◆ Request ◆
Your answer must be an exact copy of the entries below, with no pictures in it.

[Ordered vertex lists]
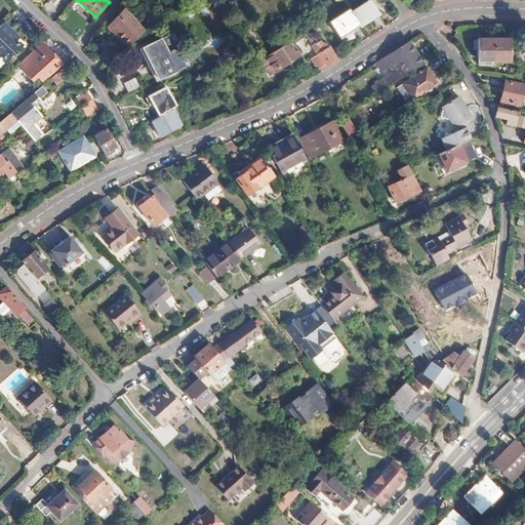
[(369,0),(365,0),(349,10),(357,23),(359,26),(378,13),(369,0)]
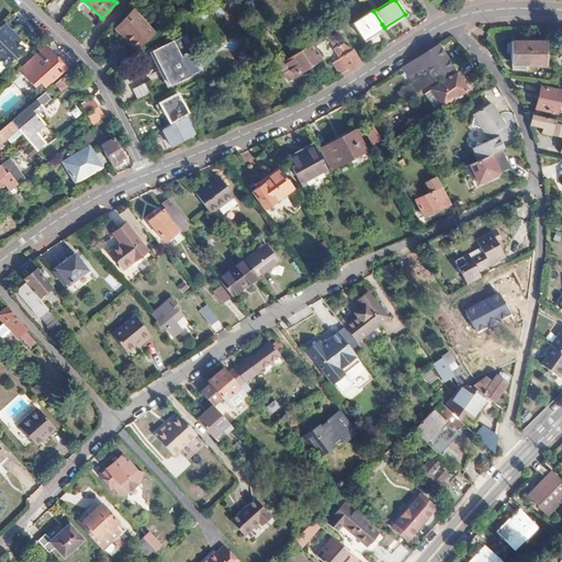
[(136,12),(132,8),(113,27),(126,42),(130,40),(119,27),(136,12)]
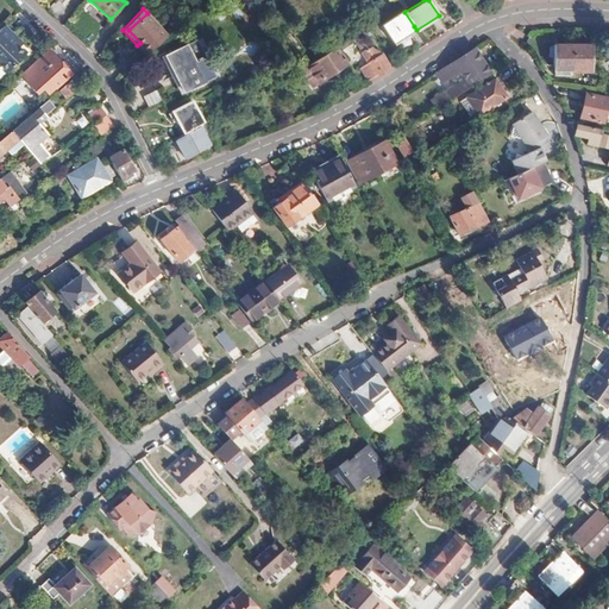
[(403,8),(380,23),(391,41),(414,26),(405,12),(403,8)]
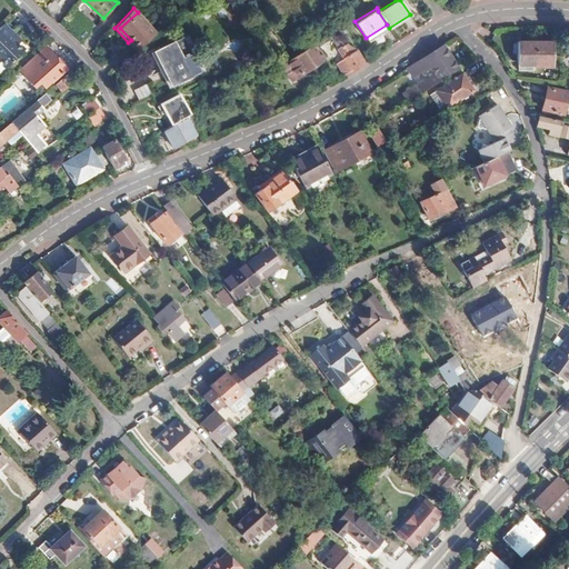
[(157,33),(138,12),(120,28),(131,40),(128,42),(136,51),(157,33)]
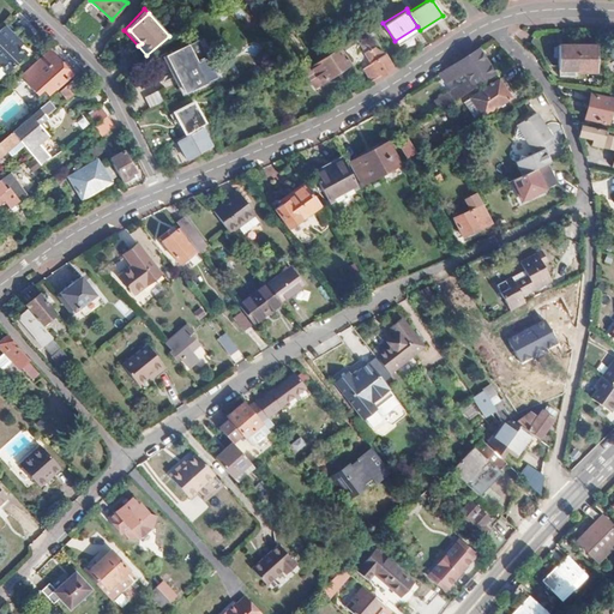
[(10,37),(1,29),(0,30),(0,71),(4,74),(22,58),(6,40),(10,37)]
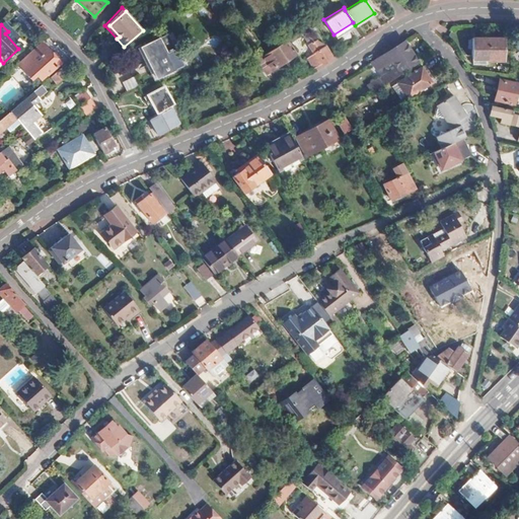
[(305,30),(302,26),(286,38),(289,42),(305,30)]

◆ Written solution ◆
[(369,0),(365,0),(349,10),(357,23),(359,26),(378,13),(369,0)]
[(136,12),(132,8),(113,27),(126,42),(130,40),(119,27),(136,12)]
[(403,8),(380,23),(391,41),(414,26),(405,12),(403,8)]
[(157,33),(138,12),(120,28),(131,40),(128,42),(136,51),(157,33)]
[(10,37),(1,29),(0,30),(0,71),(4,74),(22,58),(6,40),(10,37)]
[(305,30),(302,26),(286,38),(289,42),(305,30)]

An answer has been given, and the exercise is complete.